──────── Dataset records ────────
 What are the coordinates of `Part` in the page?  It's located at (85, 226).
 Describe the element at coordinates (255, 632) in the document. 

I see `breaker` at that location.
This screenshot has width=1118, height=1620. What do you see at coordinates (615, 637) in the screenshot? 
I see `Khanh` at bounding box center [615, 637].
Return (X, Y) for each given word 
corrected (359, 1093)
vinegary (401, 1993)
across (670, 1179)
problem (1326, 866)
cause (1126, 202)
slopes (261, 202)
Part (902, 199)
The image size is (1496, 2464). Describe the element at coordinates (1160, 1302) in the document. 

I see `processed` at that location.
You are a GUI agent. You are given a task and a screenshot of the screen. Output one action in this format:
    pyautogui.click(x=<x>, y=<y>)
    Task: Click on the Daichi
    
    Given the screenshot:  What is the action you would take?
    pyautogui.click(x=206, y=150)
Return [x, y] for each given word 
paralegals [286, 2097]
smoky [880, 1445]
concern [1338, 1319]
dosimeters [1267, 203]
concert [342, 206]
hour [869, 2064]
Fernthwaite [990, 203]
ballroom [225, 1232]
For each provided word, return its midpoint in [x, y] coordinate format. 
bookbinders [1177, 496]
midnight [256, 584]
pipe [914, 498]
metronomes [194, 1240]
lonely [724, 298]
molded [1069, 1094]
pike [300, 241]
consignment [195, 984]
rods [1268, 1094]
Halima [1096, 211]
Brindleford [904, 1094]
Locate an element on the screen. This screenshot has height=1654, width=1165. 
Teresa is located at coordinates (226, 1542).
────────
**Required task**
Show every line of the material above that contains the string "Part", matching case exactly.

**Solution for this task**
 What are the coordinates of `Part` in the page?  It's located at (85, 226).
Part (902, 199)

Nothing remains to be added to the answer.